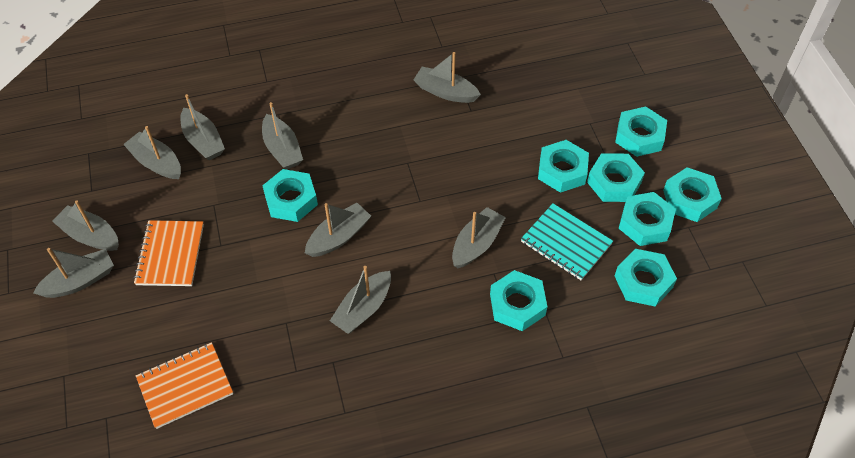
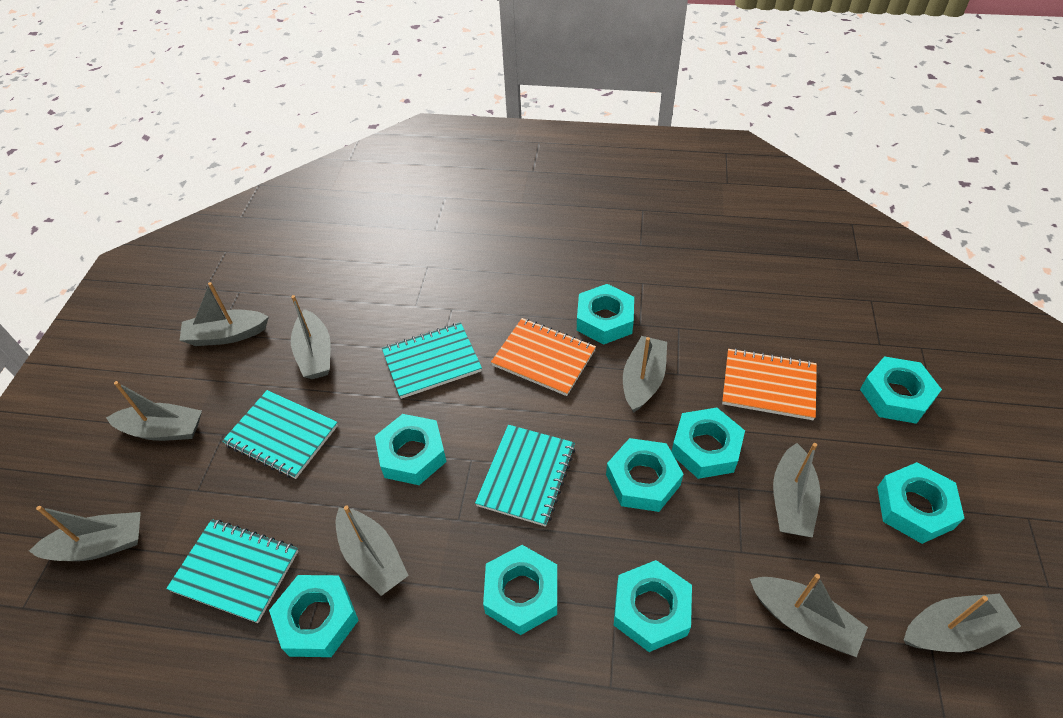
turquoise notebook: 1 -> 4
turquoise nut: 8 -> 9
+++
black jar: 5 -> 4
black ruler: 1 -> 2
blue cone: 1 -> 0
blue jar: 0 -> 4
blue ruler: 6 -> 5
+++
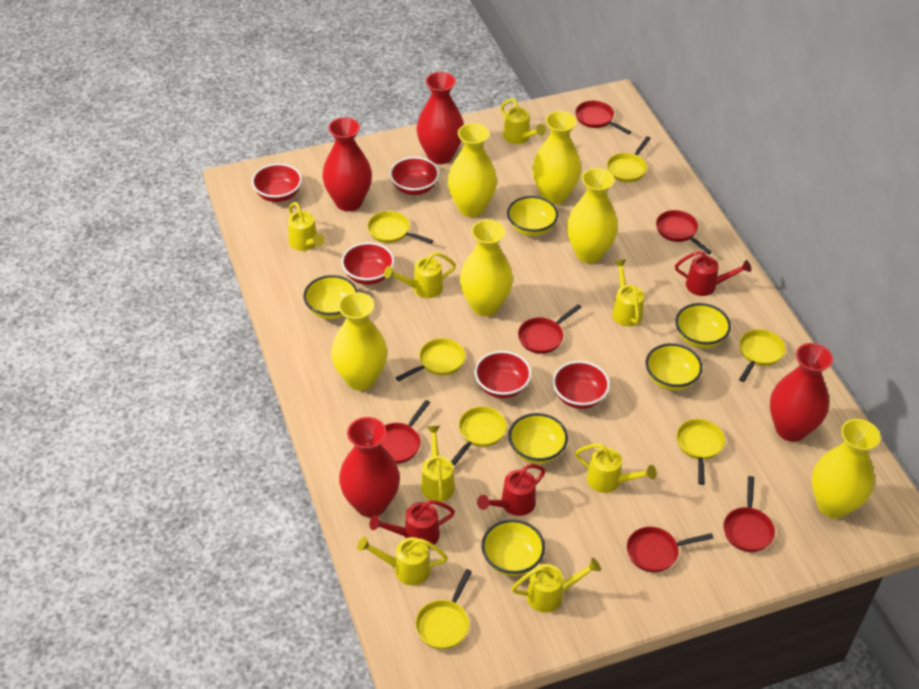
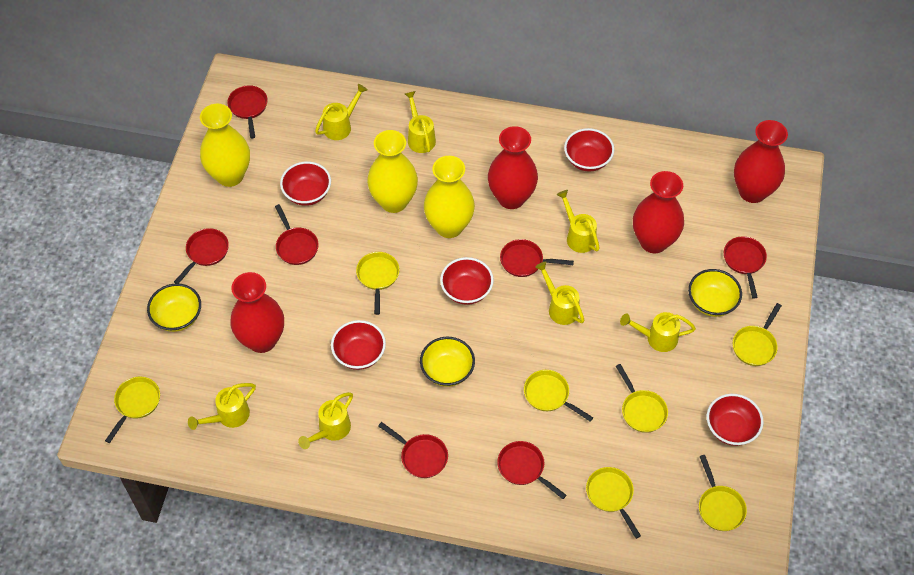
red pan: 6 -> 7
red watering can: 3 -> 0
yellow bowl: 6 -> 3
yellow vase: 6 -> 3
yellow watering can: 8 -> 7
+++
WHAT YOU WILL DO:
Extract every line from the records above that contains the word "turquoise".

THE COMPLETED TASK:
turquoise notebook: 1 -> 4
turquoise nut: 8 -> 9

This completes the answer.